[What is required]: Check each line of the material for the string "cyan", then give only how many lines have it.

[Stored data]:

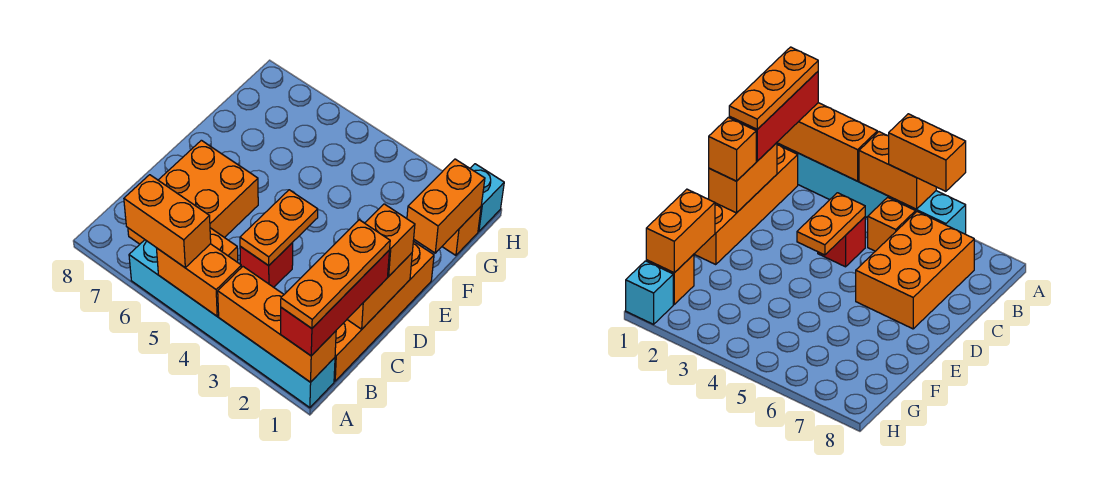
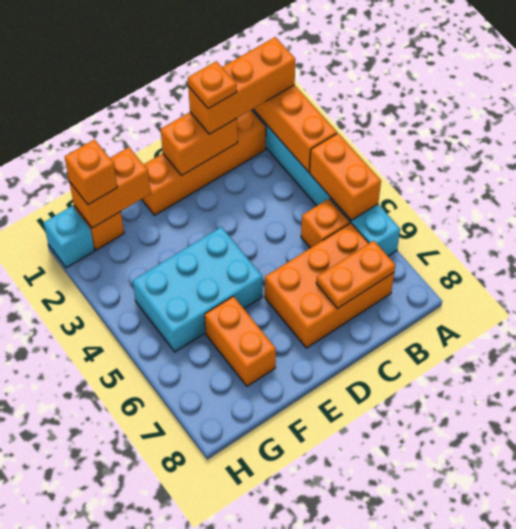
red brick A1:C1 level 3 -> orange brick A1:C1 level 3
orange plate A1:C1 level 4 -> orange plate C1 level 4
orange brick A5:A6 level 3 -> orange brick F6:F7 level 1
red brick C4 level 1 -> none
orange plate C4:D4 level 2 -> orange plate B7:C7 level 2
orange brick D1 level 3 -> orange brick G1 level 3
none -> cyan brick E4:G5 level 1

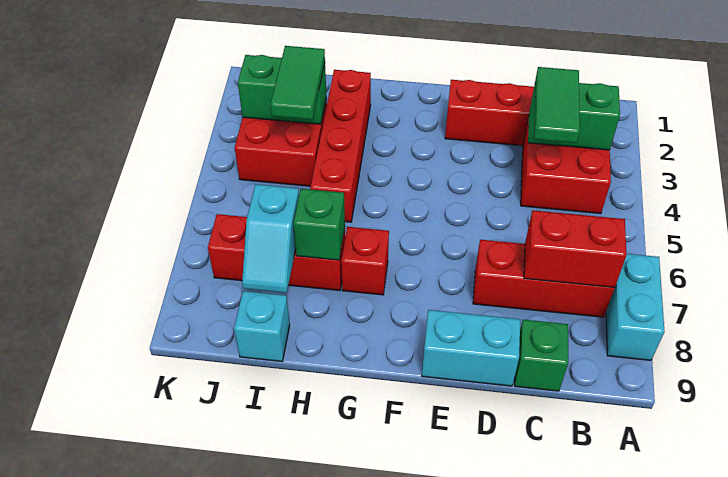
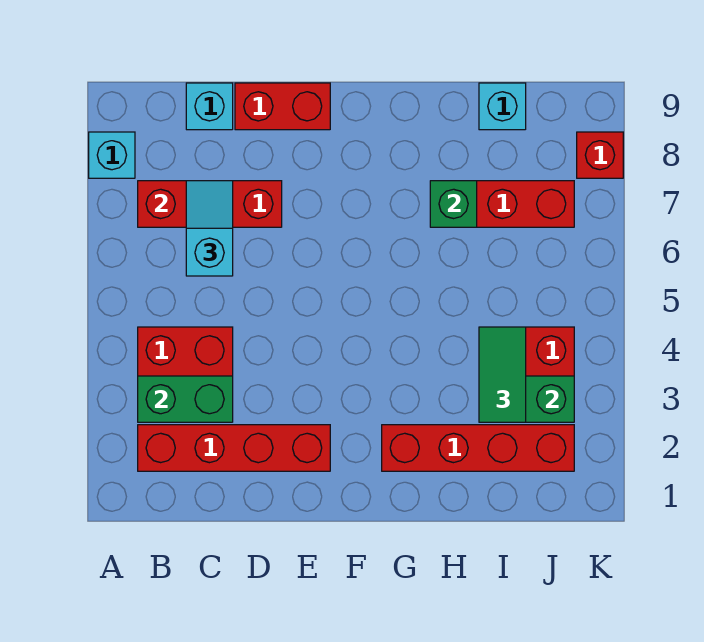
cyan brick A7:A8 level 1 -> cyan brick A8 level 1
green tile C3:C4 level 3 -> none
green brick C9 level 1 -> cyan brick C9 level 1
cyan brick D9:E9 level 1 -> red brick D9:E9 level 1
red brick G7 level 1 -> red brick K8 level 1
red brick H2:H5 level 1 -> red brick G2:J2 level 1
cyan slope I7:I8 level 2 top 7 -> cyan slope C6:C7 level 3 top 6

[Exercise output]: 5